Lines from the one containing "(346, 188) = (219, 61): blue" through the last line of the data are to be repeated word for word, both ends included.

GIVEN DATA >>
###

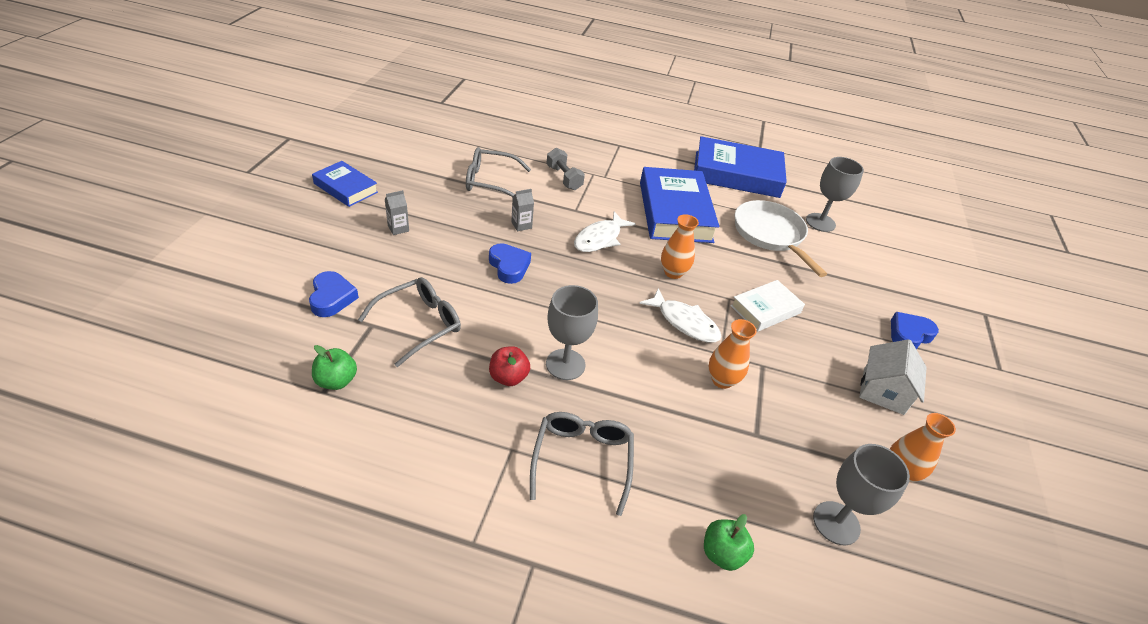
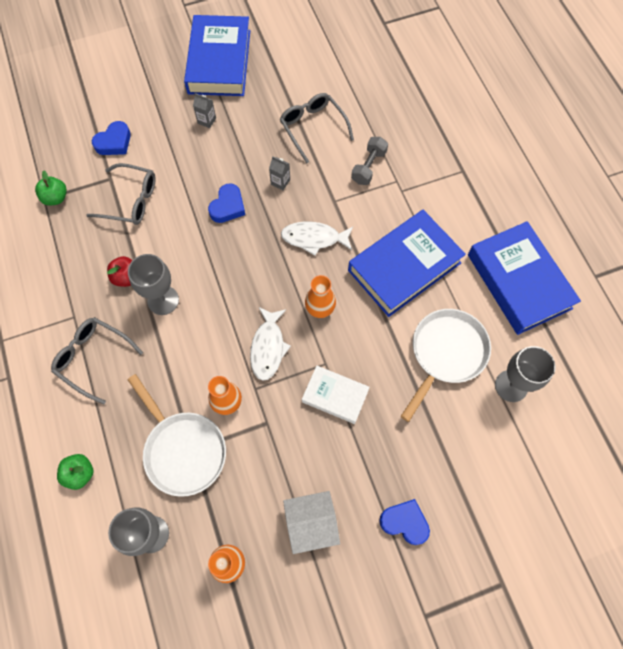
camera: 60 degrees right, 25 degrees up
(346, 188) = (219, 61): blue book -> blue book, size x1.81
(582, 460) = (93, 358): grey glasses -> grey glasses turned 120 degrees counterclockwise
(752, 442) = (183, 450): none -> white pan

###

SOLVED EXERCISE >>
(346, 188) = (219, 61): blue book -> blue book, size x1.81
(582, 460) = (93, 358): grey glasses -> grey glasses turned 120 degrees counterclockwise
(752, 442) = (183, 450): none -> white pan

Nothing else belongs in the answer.